# [What the task asks]
Of the material below, the lines to be retyped are those from the line containing "(649, 603) = (976, 260): none" through the line containing "(989, 667) = (891, 61): blue", inclusive; reproduce them exactly.

# [Records for processing]

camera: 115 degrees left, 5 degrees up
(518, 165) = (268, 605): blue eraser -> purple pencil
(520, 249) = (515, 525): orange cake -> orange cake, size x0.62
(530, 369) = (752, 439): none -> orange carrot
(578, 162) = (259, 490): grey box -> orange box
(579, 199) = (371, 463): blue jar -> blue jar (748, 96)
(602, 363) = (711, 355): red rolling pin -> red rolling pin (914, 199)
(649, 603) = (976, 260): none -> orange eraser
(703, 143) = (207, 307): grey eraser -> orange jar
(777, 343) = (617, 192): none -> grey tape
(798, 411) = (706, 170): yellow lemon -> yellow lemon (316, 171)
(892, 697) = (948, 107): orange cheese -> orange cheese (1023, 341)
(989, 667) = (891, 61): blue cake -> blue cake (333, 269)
==
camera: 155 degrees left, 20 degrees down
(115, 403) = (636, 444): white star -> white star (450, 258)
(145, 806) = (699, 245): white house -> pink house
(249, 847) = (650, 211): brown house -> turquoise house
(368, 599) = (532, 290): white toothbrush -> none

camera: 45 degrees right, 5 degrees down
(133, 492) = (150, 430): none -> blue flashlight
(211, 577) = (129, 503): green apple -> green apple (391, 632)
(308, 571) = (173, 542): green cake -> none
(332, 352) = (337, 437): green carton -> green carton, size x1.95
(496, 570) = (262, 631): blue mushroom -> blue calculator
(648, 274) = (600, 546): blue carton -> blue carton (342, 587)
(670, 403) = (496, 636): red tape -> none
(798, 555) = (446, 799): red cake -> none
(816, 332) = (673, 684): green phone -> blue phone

# [The answer]
(649, 603) = (976, 260): none -> orange eraser
(703, 143) = (207, 307): grey eraser -> orange jar
(777, 343) = (617, 192): none -> grey tape
(798, 411) = (706, 170): yellow lemon -> yellow lemon (316, 171)
(892, 697) = (948, 107): orange cheese -> orange cheese (1023, 341)
(989, 667) = (891, 61): blue cake -> blue cake (333, 269)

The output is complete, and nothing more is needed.